** Exercise directions **
The required output is the stretch from the line containing "purple carrot: 1 -> 2" through the line containing "red mug: 0 -> 3" in the records below, unaltered and with no pictures.

** Provided material **
····················

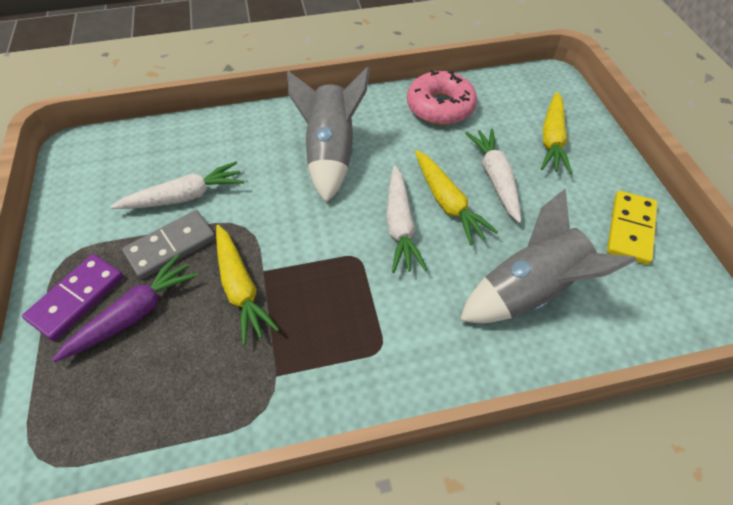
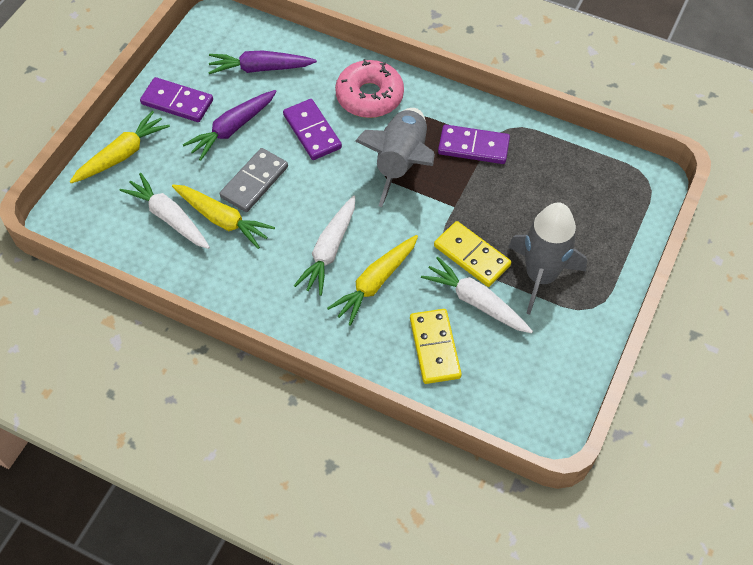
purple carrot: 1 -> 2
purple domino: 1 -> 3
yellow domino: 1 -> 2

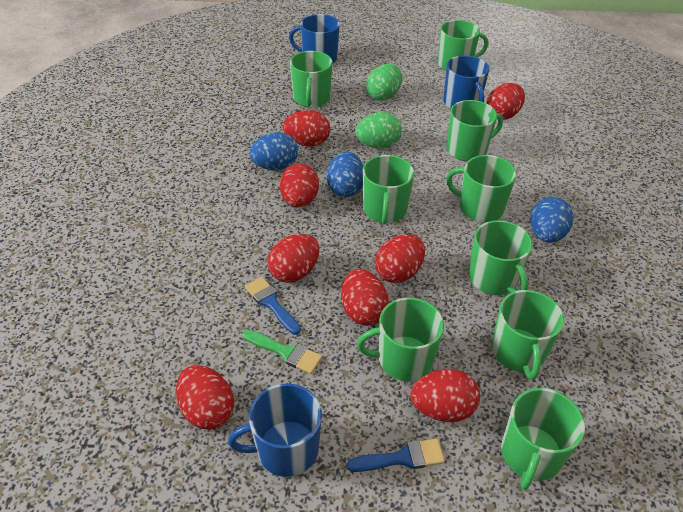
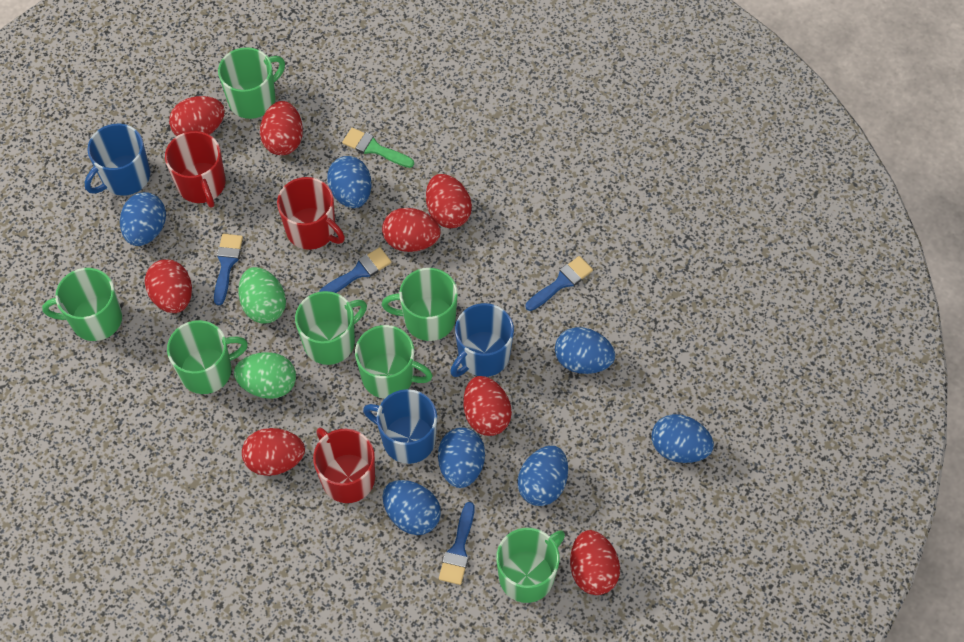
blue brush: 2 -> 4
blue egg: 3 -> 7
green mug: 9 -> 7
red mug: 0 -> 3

····················

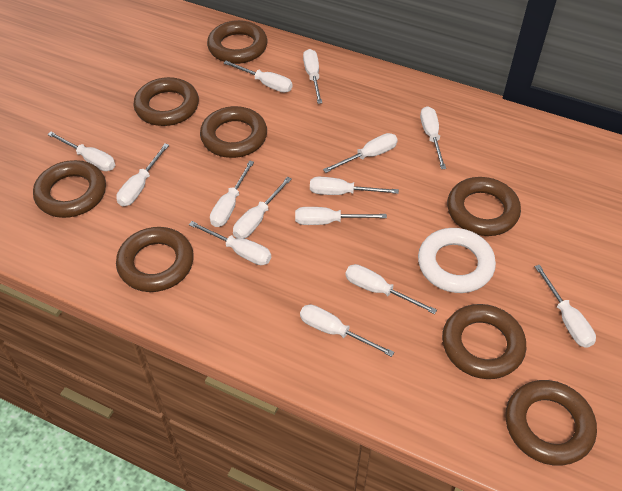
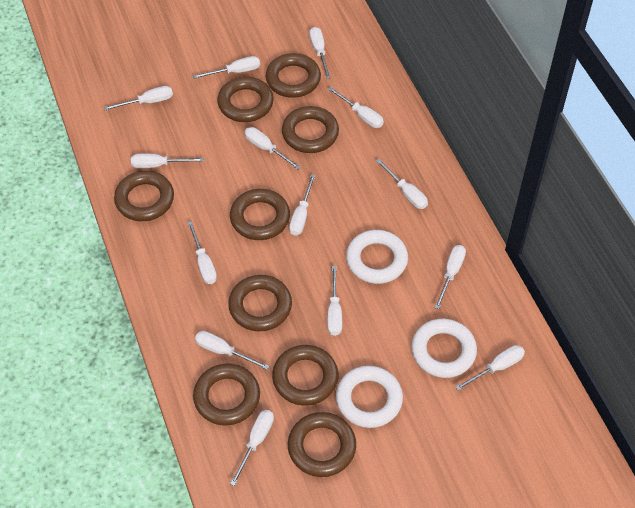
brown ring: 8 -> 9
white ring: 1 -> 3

····················

** Exercise answer **
purple carrot: 1 -> 2
purple domino: 1 -> 3
yellow domino: 1 -> 2

blue brush: 2 -> 4
blue egg: 3 -> 7
green mug: 9 -> 7
red mug: 0 -> 3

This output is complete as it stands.